> **What the task asks**
Sort through the data and copy the lines holding the word "left".

> **Listed records**

=======

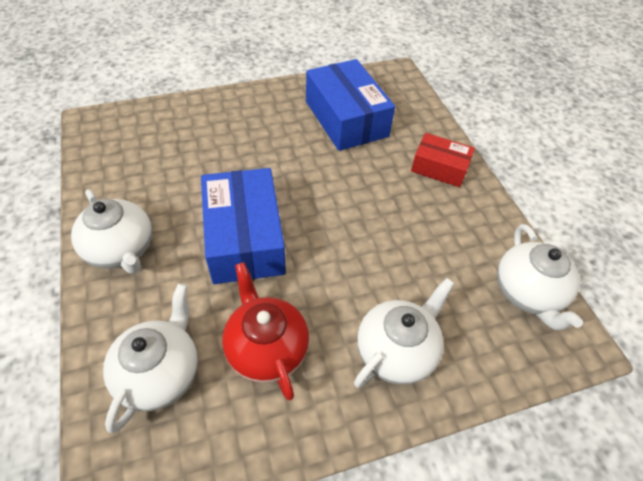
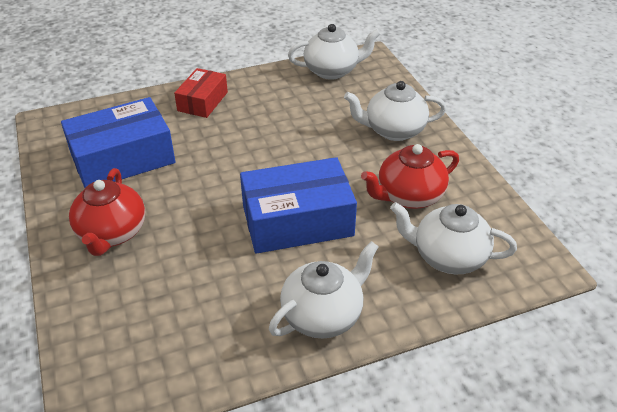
camera: 90 degrees left, 10 degrees down
(252, 119) = (112, 234): none -> red teapot
(396, 351) = (393, 130): white teapot -> white teapot turned 45 degrees counterclockwise

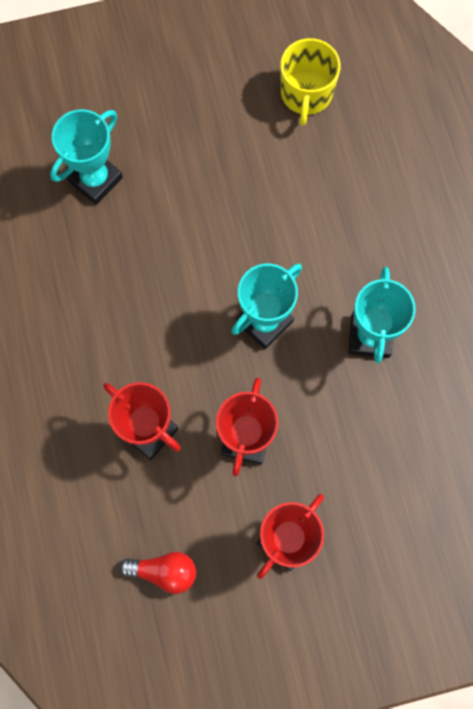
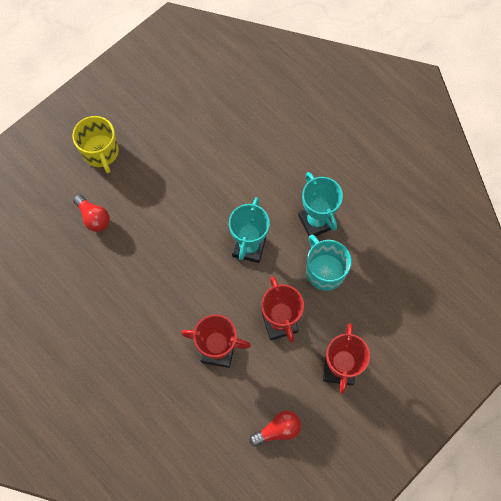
camera: 30 degrees left, 5 degrees down
(95, 179) = (93, 217): turquoise trophy -> red light bulb
(306, 94) = (194, 100): yellow mug -> yellow mug (101, 152)
(342, 406) = (324, 271): none -> turquoise mug

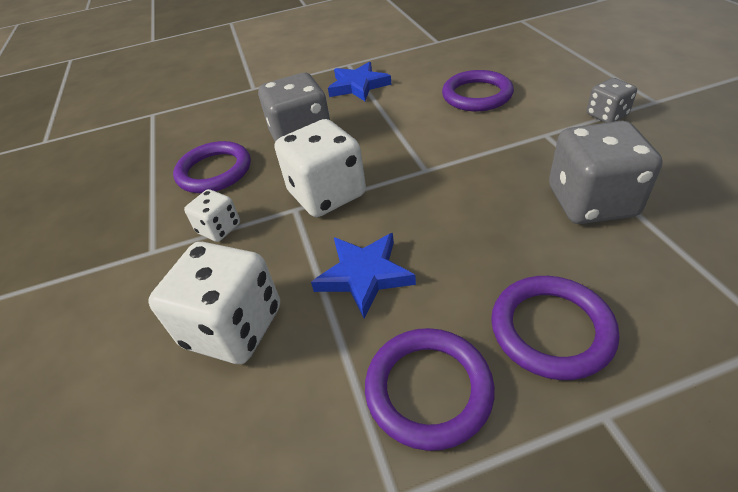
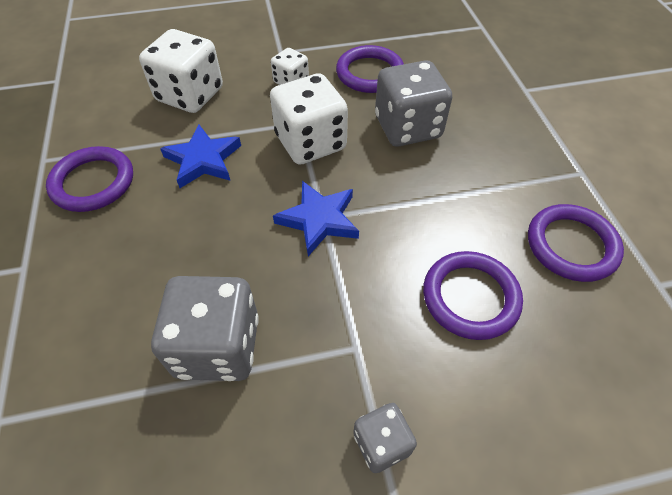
camera: 90 degrees right, 10 degrees up
(358, 86) = (517, 178): blue star -> blue star (319, 220)
(551, 329) = (97, 260): purple ring -> purple ring (571, 245)

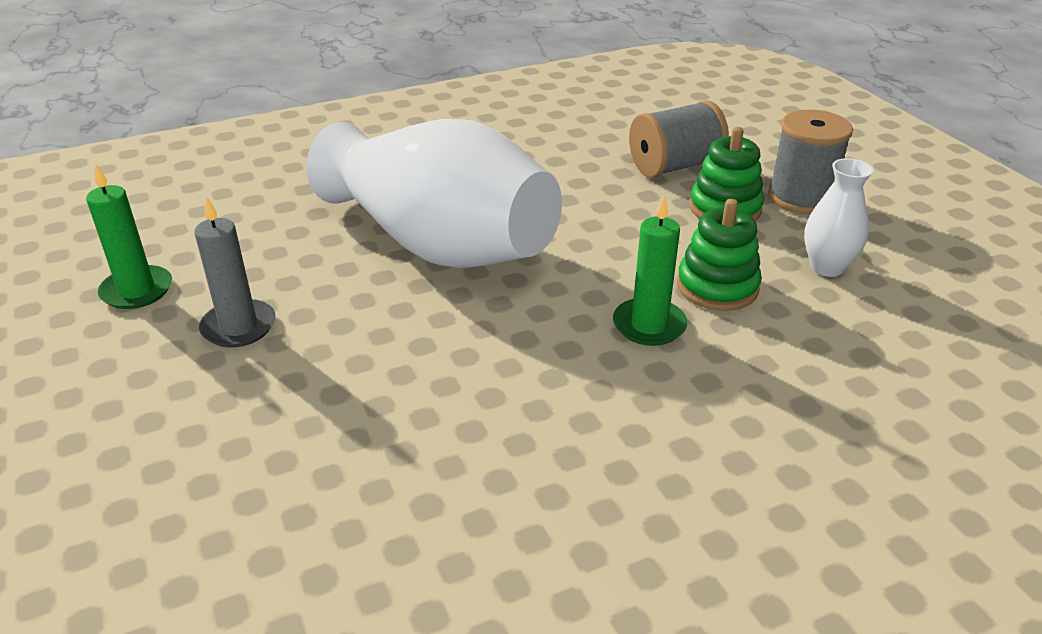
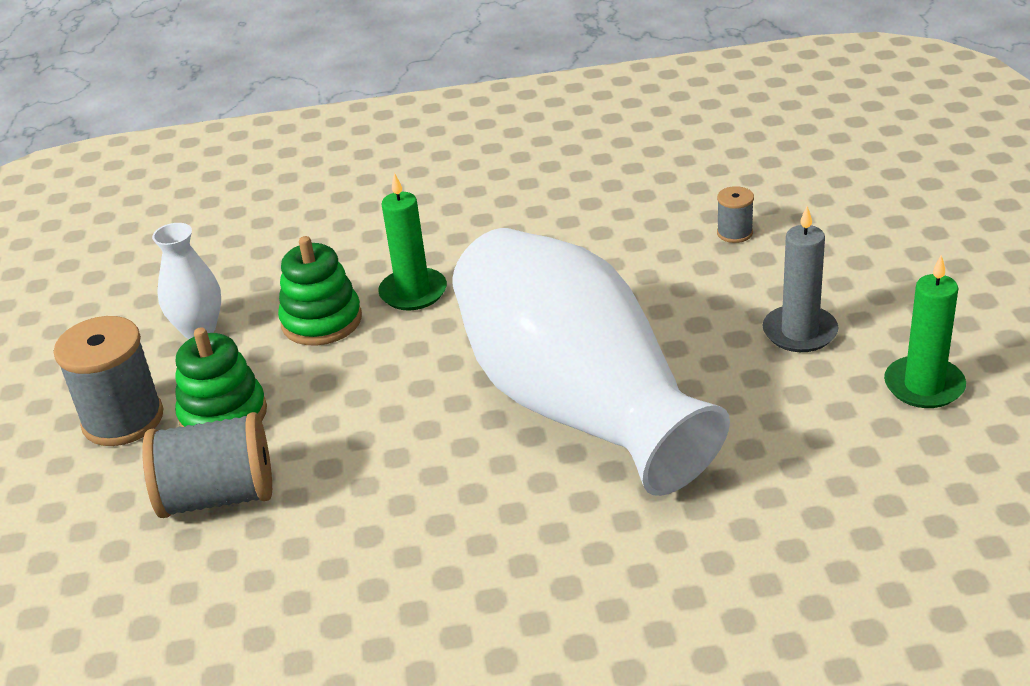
camera: 160 degrees left, 0 degrees up
(297, 447) = (734, 233): none -> grey spool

=======

> **The answer**
camera: 90 degrees left, 10 degrees down
camera: 30 degrees left, 5 degrees down
camera: 160 degrees left, 0 degrees up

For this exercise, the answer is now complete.